EXERCISE OBJECTIVE:
Pull each line containing "lost" from the data.

-- DATA RECORDS follows --

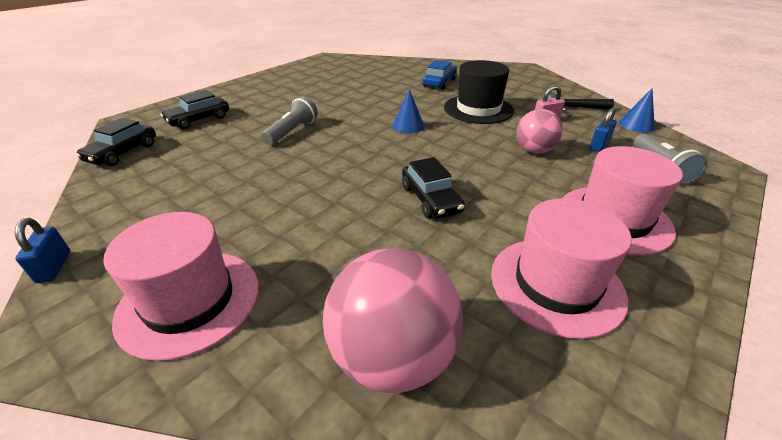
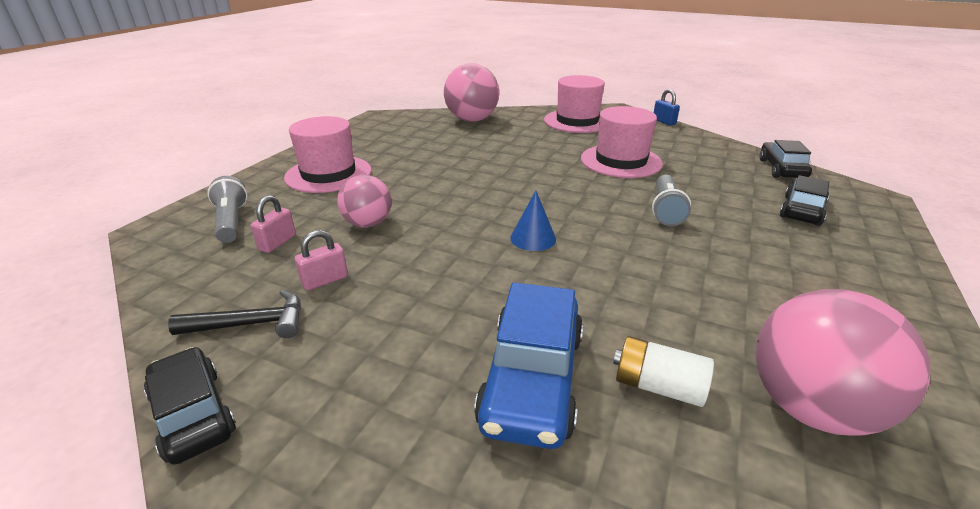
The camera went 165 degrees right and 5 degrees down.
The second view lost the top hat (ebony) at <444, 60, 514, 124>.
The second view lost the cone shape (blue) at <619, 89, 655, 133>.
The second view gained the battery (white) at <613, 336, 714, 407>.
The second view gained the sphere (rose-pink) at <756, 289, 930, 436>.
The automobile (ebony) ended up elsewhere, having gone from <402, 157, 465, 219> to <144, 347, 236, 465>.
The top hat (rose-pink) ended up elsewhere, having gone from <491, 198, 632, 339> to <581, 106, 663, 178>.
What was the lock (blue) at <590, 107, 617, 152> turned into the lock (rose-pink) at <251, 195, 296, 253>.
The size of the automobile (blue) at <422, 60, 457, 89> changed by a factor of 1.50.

-- DATA RECORDS concluded --

RESULT OF THIS EXERCISE:
The second view lost the top hat (ebony) at <444, 60, 514, 124>.
The second view lost the cone shape (blue) at <619, 89, 655, 133>.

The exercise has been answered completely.